Work to be completed: Every line of the data that contains the string "fezigex" must be copied.

Dataset entries:
== == ==

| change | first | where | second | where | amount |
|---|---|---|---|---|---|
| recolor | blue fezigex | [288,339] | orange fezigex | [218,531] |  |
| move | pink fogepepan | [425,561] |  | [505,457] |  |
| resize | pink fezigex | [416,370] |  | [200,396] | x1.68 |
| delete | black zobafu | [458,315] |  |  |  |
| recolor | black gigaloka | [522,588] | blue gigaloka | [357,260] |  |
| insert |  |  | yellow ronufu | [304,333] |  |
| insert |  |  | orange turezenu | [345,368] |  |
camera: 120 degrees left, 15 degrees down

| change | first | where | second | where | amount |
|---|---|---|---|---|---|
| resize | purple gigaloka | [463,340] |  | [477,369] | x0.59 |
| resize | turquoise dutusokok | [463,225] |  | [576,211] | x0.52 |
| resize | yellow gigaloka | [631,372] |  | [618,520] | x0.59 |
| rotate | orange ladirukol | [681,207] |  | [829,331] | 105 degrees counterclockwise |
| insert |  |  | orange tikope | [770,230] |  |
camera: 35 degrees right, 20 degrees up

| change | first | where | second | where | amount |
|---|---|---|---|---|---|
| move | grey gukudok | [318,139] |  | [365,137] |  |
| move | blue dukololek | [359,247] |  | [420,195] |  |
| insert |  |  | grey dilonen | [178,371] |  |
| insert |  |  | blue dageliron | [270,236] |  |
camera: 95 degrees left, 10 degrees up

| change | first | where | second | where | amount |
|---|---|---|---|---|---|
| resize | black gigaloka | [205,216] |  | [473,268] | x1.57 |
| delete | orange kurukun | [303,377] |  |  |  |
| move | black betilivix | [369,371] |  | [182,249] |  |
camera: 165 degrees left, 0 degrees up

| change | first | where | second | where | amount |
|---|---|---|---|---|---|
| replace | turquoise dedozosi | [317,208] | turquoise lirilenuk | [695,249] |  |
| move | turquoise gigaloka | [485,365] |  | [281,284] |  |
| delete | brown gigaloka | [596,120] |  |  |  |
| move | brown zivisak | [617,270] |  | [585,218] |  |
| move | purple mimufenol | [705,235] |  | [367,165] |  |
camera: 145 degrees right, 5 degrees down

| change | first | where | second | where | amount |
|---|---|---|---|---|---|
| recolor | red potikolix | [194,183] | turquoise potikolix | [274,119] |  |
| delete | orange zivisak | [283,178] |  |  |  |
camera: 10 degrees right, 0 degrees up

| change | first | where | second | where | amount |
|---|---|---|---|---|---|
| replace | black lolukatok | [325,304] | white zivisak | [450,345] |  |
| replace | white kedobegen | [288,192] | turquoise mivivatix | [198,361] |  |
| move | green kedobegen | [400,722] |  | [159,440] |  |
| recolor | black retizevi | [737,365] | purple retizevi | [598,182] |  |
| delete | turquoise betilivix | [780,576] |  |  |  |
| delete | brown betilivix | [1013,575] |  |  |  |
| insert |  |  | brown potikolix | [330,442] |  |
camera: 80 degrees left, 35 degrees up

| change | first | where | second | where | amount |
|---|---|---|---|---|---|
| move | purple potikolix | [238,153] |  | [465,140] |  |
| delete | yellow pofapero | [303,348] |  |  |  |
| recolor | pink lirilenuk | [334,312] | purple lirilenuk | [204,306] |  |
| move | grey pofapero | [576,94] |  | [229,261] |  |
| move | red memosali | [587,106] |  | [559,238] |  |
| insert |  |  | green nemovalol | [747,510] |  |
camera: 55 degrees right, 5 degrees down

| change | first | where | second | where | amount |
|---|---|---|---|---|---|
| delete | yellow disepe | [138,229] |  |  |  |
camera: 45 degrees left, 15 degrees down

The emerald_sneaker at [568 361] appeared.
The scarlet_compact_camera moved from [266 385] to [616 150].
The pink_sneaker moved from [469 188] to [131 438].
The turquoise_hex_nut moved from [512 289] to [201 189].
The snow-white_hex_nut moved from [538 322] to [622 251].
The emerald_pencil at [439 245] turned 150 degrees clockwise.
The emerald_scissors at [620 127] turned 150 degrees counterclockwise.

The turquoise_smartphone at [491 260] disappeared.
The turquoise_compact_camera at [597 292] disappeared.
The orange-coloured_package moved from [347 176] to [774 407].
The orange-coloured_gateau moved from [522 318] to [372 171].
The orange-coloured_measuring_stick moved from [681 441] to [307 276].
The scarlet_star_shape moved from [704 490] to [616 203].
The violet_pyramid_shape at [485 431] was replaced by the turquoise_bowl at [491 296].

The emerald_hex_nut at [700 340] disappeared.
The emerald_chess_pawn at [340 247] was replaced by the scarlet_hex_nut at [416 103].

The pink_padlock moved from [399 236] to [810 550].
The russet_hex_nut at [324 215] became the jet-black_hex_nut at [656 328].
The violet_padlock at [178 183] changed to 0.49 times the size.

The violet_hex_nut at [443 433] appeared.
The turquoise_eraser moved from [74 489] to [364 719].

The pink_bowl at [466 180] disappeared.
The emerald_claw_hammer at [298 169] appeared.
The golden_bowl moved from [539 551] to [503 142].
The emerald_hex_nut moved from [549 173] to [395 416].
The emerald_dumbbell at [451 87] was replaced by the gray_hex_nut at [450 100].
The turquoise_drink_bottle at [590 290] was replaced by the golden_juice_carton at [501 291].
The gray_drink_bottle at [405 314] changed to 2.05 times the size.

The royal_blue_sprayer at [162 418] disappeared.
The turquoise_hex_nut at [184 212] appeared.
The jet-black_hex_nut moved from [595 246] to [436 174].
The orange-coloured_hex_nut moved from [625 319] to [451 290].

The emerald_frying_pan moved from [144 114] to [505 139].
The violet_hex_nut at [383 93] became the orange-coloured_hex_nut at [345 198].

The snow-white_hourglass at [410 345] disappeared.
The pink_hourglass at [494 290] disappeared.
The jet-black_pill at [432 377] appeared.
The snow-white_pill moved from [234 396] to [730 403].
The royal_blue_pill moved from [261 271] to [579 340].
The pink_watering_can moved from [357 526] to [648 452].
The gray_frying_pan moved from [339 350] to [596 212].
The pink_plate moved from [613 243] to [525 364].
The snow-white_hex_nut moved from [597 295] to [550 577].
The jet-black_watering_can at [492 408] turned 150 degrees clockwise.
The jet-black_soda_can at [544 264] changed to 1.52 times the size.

== == ==

Exercise solution:
| recolor | blue fezigex | [288,339] | orange fezigex | [218,531] |  |
| resize | pink fezigex | [416,370] |  | [200,396] | x1.68 |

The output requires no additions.